→ **About this task**
Only the lines from the first line of the material below to the line containing "none -> purple brick E13:F14 level 1", inclusive, should be copied, each exactly as written.

※

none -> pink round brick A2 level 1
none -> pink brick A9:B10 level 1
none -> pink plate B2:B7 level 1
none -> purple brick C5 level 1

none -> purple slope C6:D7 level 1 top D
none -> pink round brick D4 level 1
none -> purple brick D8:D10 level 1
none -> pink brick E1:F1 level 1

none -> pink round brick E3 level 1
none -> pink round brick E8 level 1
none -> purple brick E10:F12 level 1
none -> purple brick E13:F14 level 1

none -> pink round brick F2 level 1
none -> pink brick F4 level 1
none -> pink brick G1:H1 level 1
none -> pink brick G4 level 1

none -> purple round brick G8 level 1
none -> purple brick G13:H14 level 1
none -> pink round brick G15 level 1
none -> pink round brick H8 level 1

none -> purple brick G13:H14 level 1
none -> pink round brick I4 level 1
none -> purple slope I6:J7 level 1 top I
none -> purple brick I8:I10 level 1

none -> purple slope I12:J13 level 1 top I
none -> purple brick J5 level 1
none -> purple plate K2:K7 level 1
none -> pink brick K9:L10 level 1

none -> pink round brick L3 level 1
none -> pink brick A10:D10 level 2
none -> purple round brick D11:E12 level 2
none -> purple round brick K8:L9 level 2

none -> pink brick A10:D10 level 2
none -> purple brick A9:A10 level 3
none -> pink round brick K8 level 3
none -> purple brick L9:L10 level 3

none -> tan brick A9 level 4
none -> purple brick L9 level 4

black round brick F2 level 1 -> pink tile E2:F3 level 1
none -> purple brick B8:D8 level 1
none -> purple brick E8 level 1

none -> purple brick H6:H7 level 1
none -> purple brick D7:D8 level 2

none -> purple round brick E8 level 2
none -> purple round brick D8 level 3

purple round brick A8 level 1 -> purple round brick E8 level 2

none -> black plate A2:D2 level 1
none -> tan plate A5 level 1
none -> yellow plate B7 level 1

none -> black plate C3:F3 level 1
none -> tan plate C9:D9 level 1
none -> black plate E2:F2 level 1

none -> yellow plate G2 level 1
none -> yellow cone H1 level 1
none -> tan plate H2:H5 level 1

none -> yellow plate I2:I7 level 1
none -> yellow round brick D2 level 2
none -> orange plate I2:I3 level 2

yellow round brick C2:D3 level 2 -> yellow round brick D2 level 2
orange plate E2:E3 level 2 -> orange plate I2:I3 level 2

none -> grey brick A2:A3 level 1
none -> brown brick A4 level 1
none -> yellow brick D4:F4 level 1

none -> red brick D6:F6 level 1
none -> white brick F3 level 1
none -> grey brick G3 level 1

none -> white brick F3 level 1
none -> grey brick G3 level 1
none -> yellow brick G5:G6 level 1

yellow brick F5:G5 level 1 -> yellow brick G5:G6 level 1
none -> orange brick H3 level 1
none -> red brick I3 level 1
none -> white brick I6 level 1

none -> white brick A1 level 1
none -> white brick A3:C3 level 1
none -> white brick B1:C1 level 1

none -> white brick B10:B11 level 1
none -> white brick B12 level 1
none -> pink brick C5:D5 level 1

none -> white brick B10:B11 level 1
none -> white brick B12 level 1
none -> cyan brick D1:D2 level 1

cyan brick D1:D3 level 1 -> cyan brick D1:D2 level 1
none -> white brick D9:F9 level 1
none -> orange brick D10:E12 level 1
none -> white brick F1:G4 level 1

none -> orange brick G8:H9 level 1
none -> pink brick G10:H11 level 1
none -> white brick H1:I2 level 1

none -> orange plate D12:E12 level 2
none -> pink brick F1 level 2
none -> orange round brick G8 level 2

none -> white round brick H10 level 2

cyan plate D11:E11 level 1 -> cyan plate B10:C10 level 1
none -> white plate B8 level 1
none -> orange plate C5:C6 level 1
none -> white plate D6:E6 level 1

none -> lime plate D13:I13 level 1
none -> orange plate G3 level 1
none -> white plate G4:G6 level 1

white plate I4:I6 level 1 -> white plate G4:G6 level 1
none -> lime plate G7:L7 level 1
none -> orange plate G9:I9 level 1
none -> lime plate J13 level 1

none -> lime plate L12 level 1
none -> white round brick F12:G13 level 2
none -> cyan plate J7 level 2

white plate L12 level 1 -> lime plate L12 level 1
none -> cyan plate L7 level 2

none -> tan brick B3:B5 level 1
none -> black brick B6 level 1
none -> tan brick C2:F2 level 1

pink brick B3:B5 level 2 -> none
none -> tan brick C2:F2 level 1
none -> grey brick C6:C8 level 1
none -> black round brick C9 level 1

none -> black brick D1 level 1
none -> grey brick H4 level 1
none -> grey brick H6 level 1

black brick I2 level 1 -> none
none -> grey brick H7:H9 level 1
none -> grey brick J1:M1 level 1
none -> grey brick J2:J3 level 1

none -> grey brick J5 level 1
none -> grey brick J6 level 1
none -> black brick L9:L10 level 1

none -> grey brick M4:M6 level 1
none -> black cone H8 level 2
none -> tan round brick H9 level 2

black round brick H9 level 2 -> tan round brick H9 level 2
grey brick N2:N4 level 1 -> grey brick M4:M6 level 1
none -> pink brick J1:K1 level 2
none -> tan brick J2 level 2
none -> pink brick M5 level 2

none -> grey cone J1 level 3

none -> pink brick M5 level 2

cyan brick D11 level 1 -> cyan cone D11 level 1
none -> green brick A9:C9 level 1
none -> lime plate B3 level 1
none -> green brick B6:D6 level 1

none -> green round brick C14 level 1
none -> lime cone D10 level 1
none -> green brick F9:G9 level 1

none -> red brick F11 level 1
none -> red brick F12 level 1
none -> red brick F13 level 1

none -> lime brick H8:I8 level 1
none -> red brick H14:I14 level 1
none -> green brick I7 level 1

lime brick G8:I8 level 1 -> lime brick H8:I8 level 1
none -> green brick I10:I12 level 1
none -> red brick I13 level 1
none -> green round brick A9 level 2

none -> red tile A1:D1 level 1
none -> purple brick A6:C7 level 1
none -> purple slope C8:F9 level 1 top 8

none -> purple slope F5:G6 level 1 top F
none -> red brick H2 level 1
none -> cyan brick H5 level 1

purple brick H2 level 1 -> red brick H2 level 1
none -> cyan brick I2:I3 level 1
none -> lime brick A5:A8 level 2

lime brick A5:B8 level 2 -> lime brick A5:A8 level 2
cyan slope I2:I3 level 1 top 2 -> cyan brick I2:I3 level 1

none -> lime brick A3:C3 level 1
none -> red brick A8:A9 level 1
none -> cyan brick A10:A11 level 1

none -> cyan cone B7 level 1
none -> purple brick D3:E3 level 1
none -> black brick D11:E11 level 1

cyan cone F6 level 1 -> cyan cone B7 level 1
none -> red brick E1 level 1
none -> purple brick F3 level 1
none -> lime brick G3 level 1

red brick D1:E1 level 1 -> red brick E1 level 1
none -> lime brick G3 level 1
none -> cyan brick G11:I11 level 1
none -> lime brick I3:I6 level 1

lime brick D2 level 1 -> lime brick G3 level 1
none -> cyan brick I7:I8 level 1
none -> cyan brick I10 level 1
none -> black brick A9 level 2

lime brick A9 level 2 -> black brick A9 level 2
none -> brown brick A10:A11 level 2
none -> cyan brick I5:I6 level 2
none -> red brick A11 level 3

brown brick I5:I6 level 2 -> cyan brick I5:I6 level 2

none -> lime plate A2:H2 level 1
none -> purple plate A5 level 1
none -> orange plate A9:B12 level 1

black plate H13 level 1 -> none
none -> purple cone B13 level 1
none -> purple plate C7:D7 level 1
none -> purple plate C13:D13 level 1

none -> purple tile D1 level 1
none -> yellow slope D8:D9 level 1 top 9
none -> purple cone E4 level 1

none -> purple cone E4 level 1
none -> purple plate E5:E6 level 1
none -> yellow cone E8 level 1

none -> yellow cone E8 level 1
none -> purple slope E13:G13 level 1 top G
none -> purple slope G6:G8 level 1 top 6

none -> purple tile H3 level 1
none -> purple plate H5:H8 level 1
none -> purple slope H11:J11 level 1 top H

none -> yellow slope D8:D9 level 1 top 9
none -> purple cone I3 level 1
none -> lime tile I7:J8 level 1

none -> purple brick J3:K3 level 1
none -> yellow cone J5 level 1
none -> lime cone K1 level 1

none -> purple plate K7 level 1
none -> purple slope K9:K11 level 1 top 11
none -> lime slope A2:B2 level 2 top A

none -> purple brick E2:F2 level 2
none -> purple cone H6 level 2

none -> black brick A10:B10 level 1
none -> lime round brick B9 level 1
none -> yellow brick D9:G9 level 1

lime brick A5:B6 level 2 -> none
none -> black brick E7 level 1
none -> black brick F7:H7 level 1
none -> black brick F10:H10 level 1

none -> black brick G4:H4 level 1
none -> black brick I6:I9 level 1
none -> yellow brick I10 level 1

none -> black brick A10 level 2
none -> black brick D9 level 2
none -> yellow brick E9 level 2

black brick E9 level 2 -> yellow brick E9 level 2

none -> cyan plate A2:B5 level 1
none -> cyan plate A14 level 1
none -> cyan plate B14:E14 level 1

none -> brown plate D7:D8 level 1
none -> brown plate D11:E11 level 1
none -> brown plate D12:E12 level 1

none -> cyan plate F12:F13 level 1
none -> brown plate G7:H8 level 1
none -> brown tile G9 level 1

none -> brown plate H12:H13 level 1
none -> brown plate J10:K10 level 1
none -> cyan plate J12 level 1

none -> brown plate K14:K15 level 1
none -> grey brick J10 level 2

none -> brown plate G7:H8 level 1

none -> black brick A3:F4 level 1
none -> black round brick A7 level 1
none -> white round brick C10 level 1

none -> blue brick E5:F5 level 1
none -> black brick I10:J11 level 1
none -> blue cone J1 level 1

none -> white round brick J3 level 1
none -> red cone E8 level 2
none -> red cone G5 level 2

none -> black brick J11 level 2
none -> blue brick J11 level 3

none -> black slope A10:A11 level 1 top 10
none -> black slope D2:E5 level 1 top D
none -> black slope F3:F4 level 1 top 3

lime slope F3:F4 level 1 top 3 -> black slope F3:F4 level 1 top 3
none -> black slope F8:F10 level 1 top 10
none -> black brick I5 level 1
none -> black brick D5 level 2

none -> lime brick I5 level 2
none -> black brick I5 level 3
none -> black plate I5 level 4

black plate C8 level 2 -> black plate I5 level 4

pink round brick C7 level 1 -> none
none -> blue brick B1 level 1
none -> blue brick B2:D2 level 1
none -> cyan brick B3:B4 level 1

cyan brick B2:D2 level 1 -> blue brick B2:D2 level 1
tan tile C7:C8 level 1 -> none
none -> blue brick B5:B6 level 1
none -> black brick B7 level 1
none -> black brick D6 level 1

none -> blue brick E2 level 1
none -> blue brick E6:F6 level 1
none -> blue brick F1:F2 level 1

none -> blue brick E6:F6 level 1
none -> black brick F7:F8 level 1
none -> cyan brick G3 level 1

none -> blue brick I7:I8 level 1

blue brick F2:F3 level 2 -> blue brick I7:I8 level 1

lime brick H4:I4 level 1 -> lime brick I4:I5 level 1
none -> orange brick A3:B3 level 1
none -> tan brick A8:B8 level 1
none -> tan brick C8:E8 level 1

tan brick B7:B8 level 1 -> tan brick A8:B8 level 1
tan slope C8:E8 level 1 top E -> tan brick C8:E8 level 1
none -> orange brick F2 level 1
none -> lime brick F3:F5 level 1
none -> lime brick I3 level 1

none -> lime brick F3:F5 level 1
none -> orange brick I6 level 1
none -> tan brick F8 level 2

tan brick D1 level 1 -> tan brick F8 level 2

※

→ **Answer section**
none -> pink round brick A2 level 1
none -> pink brick A9:B10 level 1
none -> pink plate B2:B7 level 1
none -> purple brick C5 level 1

none -> purple slope C6:D7 level 1 top D
none -> pink round brick D4 level 1
none -> purple brick D8:D10 level 1
none -> pink brick E1:F1 level 1

none -> pink round brick E3 level 1
none -> pink round brick E8 level 1
none -> purple brick E10:F12 level 1
none -> purple brick E13:F14 level 1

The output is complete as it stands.